AIM:
Gather every line of the listing below that contains the word "center", copying each one in full.

Raw listing:
=-=-=

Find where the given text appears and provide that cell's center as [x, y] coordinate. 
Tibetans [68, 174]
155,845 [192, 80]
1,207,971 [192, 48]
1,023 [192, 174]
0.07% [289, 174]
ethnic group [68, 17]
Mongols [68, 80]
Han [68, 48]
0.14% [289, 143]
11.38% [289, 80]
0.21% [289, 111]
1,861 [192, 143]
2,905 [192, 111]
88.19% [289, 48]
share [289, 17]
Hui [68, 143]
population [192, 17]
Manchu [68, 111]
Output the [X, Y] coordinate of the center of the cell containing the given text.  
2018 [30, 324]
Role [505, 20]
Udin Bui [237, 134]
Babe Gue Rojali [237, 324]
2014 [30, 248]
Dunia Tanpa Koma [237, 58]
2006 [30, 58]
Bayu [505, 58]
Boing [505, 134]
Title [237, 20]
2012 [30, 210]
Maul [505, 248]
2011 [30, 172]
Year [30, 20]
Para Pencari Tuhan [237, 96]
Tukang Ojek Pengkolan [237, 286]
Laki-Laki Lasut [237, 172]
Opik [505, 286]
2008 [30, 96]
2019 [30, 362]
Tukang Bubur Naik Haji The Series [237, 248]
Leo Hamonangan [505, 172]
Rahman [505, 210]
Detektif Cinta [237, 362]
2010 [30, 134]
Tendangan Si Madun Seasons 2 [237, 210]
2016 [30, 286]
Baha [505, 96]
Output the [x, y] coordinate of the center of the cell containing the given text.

=-=-=

RESPONSE TO THE EXERCISE:
Find where the given text appears and provide that cell's center as [x, y] coordinate. 
Output the [X, Y] coordinate of the center of the cell containing the given text.  
Output the [x, y] coordinate of the center of the cell containing the given text.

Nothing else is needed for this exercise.